Materials provided:
· · ·

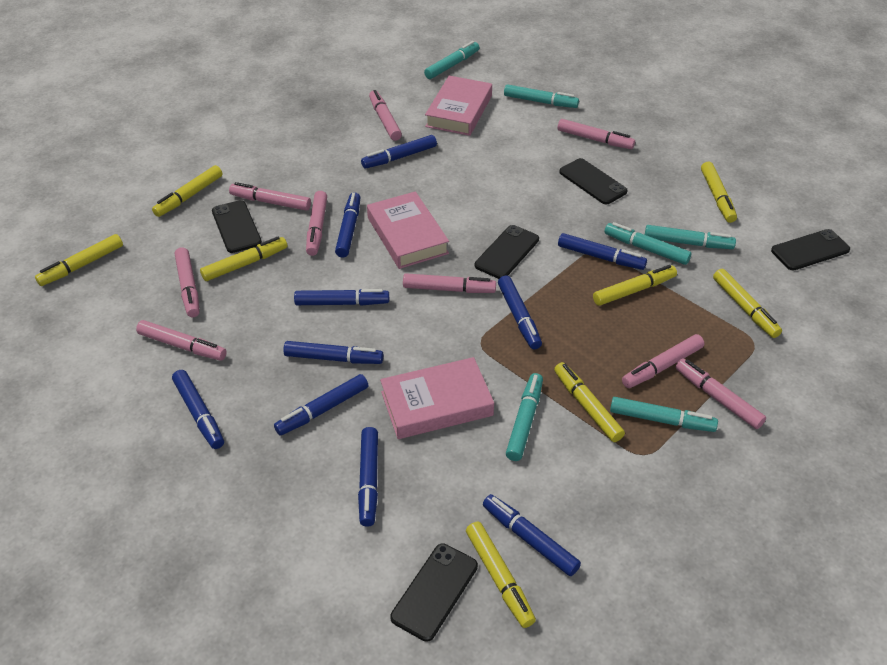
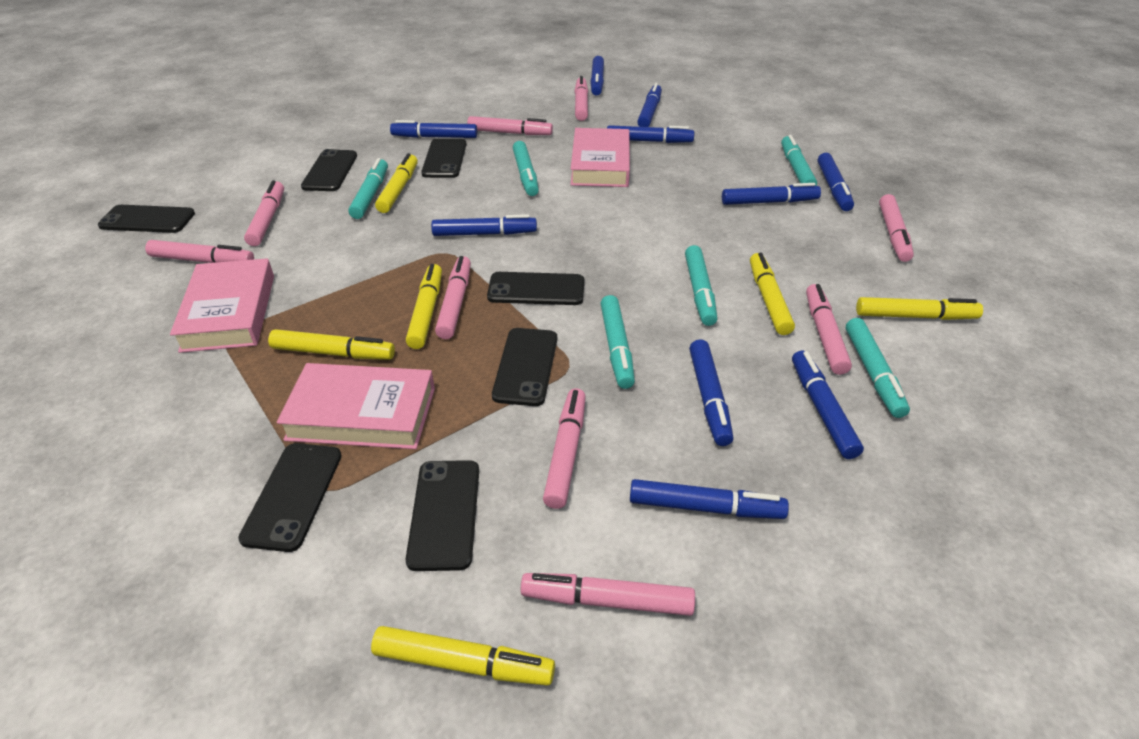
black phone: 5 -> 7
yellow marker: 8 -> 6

· · ·

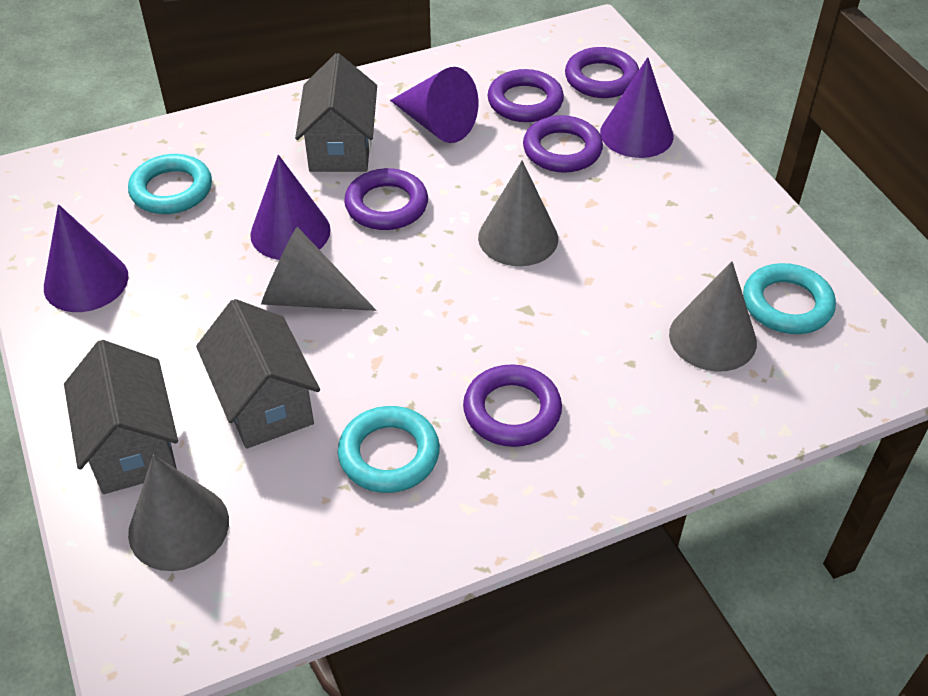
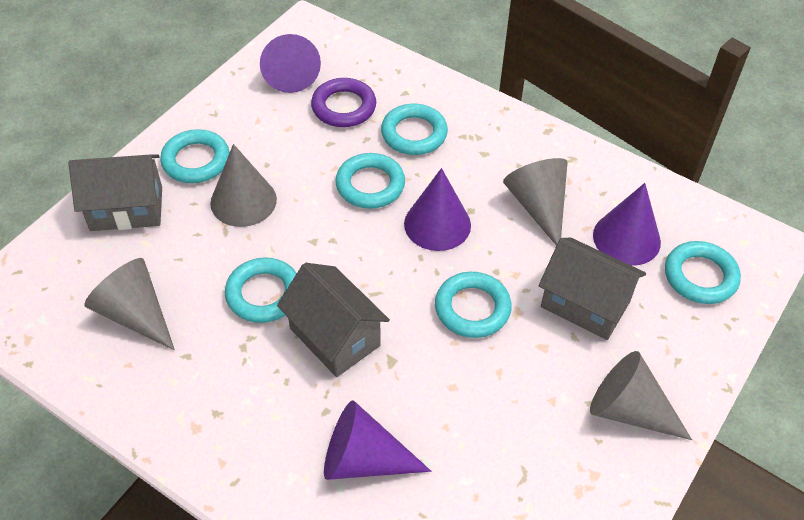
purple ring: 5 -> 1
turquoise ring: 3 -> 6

· · ·

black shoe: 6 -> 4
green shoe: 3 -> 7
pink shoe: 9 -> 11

· · ·

What is needed:
Report each line above containing the string "shoe".

Output for this task:
black shoe: 6 -> 4
green shoe: 3 -> 7
pink shoe: 9 -> 11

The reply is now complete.